■ Work order
Skipping any pictures, give all of the records below again exactly.

■ Records for the exercise

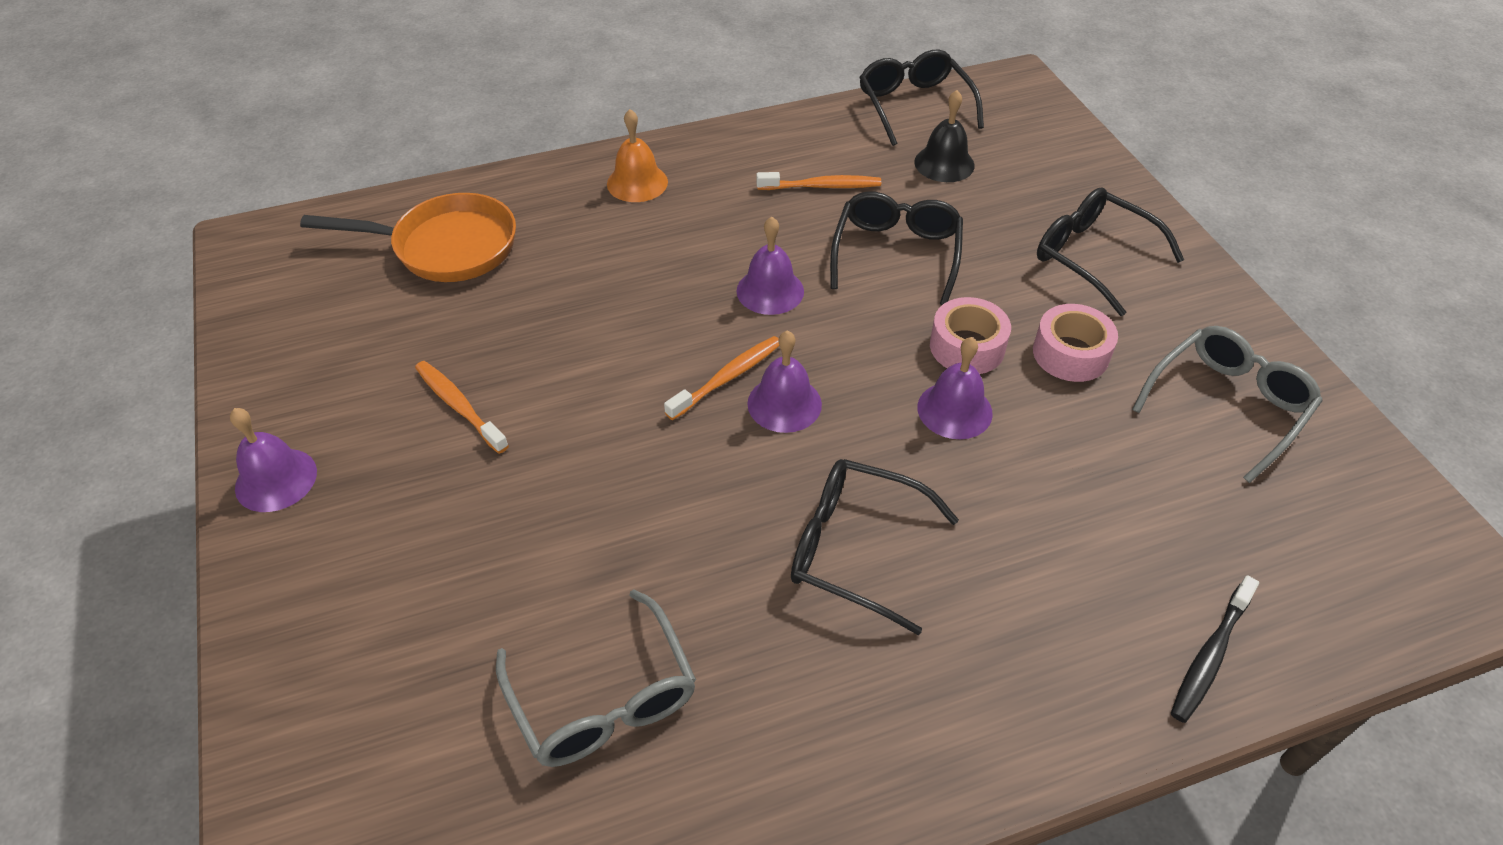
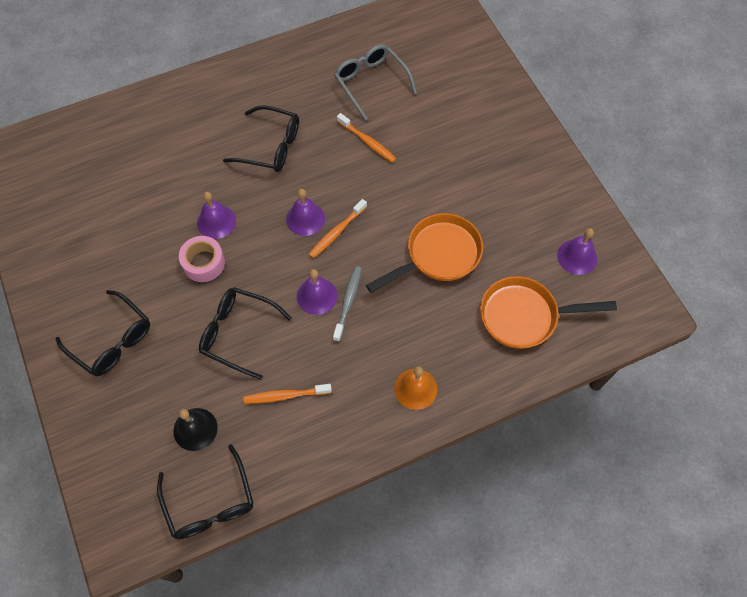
camera: 175 degrees right, 15 degrees up
(276, 479) = (546, 159): purple bell -> purple bell (577, 257)
(459, 406) = (474, 204): orange toothbrush -> orange toothbrush (367, 142)
(553, 332) = (438, 255): none -> orange pan
(720, 280) = (348, 302): none -> grey toothbrush
(896, 254) = (238, 333): black glasses -> black glasses turned 105 degrees clockwise
(1070, 353) = (146, 263): pink tape -> none
(1210, 655) = (127, 114): black toothbrush -> none
(1228, 405) = (71, 235): grey glasses -> none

■ Reply to the exercise
camera: 175 degrees right, 15 degrees up
(276, 479) = (546, 159): purple bell -> purple bell (577, 257)
(459, 406) = (474, 204): orange toothbrush -> orange toothbrush (367, 142)
(553, 332) = (438, 255): none -> orange pan
(720, 280) = (348, 302): none -> grey toothbrush
(896, 254) = (238, 333): black glasses -> black glasses turned 105 degrees clockwise
(1070, 353) = (146, 263): pink tape -> none
(1210, 655) = (127, 114): black toothbrush -> none
(1228, 405) = (71, 235): grey glasses -> none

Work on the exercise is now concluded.